YOUR GOAL:
Word for word, please restate the lines from the beginning of the data through the line in which "D2: schottky MBR340 (A GND, K" appears.

DATASET ENTRIES:
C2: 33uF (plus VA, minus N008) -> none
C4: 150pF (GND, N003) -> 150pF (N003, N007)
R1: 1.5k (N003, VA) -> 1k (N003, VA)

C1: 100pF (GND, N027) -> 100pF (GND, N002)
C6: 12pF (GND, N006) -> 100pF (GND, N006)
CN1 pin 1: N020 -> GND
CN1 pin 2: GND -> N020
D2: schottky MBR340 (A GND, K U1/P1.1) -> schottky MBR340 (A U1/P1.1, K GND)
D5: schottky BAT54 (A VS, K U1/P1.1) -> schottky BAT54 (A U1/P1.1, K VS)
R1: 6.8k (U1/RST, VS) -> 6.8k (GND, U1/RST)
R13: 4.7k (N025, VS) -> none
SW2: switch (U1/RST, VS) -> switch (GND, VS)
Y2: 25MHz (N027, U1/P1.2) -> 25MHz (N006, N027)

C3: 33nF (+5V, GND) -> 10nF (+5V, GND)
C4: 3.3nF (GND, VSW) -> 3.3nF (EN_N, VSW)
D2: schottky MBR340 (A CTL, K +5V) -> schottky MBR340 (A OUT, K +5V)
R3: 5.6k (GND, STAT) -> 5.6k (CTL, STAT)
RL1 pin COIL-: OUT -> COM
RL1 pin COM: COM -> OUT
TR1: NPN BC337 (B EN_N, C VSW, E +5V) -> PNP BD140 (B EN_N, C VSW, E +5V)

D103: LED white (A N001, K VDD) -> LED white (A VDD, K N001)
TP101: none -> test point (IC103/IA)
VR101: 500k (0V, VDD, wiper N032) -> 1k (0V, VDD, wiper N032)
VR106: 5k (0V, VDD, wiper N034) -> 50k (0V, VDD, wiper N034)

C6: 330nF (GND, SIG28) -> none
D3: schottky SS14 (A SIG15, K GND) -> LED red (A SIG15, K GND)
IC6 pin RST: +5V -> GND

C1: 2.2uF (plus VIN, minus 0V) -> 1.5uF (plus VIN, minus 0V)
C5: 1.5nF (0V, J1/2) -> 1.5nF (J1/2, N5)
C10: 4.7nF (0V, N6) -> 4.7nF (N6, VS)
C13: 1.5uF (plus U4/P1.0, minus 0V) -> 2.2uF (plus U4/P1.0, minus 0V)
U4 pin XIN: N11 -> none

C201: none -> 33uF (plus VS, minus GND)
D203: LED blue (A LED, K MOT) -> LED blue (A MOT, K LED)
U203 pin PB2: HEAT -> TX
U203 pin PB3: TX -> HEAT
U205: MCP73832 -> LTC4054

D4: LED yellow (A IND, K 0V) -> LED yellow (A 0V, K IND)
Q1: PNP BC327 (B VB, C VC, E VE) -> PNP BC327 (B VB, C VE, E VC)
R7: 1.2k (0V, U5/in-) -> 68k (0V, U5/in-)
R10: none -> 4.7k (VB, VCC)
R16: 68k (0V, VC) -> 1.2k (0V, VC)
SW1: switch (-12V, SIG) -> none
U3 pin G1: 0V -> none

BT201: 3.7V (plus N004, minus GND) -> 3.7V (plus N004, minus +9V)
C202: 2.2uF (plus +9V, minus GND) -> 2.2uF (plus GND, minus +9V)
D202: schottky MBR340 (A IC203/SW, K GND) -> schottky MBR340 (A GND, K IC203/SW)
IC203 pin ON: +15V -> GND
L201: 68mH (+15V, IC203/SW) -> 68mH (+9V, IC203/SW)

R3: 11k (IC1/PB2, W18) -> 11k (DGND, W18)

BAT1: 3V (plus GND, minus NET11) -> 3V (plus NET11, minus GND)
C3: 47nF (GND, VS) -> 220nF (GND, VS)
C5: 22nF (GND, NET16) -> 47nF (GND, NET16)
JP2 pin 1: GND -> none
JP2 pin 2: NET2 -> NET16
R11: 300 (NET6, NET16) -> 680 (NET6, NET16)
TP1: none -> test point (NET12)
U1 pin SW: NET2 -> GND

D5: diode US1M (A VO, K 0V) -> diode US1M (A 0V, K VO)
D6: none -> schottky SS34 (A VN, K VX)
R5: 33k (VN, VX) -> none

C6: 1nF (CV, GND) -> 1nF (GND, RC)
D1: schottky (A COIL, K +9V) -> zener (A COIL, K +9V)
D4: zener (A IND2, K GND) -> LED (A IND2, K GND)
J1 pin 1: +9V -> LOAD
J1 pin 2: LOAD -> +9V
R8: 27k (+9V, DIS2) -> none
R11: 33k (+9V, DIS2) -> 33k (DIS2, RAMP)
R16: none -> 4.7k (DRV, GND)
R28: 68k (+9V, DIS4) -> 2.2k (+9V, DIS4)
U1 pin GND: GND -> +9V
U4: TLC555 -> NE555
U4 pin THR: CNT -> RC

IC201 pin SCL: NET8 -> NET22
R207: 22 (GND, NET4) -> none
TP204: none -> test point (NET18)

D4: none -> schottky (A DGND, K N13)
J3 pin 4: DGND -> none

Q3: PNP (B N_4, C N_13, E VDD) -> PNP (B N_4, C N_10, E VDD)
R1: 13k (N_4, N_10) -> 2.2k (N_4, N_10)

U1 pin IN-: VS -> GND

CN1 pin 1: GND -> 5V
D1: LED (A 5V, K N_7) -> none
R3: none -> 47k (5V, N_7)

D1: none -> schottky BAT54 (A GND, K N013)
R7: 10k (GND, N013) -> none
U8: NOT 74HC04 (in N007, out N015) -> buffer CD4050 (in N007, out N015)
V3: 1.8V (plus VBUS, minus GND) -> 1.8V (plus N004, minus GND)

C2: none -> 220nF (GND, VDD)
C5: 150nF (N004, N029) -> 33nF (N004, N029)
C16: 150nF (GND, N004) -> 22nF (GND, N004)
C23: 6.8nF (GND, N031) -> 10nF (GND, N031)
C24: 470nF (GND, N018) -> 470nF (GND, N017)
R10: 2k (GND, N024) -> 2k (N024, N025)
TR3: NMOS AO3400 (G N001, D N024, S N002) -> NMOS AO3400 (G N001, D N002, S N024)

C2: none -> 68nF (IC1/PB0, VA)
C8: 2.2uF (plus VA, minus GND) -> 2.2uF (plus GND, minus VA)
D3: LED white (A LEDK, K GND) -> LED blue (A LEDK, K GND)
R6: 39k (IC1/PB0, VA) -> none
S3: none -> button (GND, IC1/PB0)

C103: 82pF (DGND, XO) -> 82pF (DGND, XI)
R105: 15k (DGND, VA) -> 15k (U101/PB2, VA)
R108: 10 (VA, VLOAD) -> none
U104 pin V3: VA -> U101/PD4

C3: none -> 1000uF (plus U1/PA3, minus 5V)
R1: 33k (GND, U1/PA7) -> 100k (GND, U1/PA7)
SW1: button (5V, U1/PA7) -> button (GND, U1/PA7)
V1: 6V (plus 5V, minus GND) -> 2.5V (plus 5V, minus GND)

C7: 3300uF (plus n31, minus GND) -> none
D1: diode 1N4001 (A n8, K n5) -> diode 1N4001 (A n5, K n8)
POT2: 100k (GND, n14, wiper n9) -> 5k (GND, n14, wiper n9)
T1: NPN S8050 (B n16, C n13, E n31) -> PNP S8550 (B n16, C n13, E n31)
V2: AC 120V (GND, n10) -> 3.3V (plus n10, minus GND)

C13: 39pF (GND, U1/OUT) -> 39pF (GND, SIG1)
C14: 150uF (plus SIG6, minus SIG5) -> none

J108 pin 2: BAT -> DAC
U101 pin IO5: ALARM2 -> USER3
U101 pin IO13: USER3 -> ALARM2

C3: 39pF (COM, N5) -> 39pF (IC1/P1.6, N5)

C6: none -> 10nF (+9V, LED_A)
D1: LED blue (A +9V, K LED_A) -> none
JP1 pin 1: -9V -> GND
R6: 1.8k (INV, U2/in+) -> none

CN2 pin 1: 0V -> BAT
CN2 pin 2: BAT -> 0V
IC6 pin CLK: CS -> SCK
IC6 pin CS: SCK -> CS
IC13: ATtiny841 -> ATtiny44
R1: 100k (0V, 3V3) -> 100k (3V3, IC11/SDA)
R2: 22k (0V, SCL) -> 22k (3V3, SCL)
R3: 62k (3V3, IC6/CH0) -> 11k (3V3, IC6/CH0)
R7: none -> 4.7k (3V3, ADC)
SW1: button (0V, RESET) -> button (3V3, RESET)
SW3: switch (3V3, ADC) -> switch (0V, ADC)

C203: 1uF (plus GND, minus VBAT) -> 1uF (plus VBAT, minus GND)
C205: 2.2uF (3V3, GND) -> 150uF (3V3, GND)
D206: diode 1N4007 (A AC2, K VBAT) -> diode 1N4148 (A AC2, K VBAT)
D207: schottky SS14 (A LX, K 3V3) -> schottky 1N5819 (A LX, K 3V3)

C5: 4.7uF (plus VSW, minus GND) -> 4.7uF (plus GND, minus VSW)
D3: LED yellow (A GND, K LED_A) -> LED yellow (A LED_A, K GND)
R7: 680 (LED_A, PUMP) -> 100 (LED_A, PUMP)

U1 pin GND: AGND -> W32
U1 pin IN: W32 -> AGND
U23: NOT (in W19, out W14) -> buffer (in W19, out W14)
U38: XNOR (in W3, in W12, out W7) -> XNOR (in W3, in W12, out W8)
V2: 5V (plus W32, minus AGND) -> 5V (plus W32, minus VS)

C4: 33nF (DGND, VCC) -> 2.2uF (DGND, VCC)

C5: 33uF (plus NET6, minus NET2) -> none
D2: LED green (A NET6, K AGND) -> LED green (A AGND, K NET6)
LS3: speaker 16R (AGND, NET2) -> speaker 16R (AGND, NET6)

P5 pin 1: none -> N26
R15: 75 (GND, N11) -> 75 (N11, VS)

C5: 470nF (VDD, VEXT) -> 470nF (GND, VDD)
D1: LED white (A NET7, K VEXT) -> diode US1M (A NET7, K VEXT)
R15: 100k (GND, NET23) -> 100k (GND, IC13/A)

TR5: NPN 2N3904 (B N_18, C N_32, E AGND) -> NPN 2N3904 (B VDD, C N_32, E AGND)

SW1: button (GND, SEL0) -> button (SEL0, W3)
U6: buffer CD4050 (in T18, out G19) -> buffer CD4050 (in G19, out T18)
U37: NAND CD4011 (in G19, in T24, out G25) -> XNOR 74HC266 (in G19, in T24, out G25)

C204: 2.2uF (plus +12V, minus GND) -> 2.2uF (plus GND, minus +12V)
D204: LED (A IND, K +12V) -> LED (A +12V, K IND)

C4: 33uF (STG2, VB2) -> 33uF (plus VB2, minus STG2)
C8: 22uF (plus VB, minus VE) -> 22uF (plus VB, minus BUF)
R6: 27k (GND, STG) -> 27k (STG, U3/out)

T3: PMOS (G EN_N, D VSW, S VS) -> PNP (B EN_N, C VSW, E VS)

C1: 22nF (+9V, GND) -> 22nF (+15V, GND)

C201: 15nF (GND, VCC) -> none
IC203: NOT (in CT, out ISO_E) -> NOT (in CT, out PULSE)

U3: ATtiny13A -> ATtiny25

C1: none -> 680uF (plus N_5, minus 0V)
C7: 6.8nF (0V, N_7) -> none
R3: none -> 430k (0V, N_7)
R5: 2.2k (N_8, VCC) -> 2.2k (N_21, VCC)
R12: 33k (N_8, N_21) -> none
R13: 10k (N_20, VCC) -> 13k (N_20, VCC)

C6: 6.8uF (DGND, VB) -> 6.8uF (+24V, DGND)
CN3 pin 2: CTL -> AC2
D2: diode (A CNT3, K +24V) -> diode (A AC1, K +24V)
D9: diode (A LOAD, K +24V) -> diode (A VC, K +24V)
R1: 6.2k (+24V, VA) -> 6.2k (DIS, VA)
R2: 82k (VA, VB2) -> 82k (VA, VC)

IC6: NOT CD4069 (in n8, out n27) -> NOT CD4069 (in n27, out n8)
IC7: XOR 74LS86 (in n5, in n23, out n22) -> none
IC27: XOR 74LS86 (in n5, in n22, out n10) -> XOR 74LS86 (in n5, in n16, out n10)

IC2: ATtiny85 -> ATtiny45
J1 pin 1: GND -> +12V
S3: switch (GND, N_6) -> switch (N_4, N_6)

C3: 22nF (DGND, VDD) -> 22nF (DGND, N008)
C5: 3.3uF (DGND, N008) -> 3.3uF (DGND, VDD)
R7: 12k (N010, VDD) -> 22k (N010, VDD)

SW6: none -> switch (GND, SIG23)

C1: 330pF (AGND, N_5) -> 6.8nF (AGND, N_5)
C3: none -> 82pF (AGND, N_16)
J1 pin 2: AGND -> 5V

TASK RESULT:
C2: 33uF (plus VA, minus N008) -> none
C4: 150pF (GND, N003) -> 150pF (N003, N007)
R1: 1.5k (N003, VA) -> 1k (N003, VA)

C1: 100pF (GND, N027) -> 100pF (GND, N002)
C6: 12pF (GND, N006) -> 100pF (GND, N006)
CN1 pin 1: N020 -> GND
CN1 pin 2: GND -> N020
D2: schottky MBR340 (A GND, K U1/P1.1) -> schottky MBR340 (A U1/P1.1, K GND)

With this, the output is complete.